Task to carry out: Put the part of the rows below that opens with the line containing "I want to click on vacant" and closes with the line containing "pyautogui.click(x=251, y=379)" into a Markdown table with two columns, Number and Line. Leave out blank lines, and number the remaining lines in order.

====== Excerpted records ======

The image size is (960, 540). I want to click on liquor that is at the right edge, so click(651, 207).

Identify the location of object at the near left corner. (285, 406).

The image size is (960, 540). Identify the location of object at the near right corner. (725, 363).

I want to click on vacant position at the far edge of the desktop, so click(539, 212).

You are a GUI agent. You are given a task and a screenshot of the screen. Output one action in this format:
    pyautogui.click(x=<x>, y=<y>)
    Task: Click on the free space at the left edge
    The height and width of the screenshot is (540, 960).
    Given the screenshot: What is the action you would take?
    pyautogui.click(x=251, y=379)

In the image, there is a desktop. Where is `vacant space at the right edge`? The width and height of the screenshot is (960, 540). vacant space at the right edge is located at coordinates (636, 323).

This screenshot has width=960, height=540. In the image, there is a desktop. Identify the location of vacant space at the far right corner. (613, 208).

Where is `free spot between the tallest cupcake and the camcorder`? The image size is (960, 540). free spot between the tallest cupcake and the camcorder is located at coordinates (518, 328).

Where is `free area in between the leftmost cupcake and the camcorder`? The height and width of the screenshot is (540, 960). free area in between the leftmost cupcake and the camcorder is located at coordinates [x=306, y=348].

======

Answer:
| Number | Line |
|---|---|
| 1 | I want to click on vacant position at the far edge of the desktop, so click(539, 212). |
| 2 | You are a GUI agent. You are given a task and a screenshot of the screen. Output one action in this format: |
| 3 |     pyautogui.click(x=<x>, y=<y>) |
| 4 |     Task: Click on the free space at the left edge |
| 5 |     The height and width of the screenshot is (540, 960). |
| 6 |     Given the screenshot: What is the action you would take? |
| 7 |     pyautogui.click(x=251, y=379) |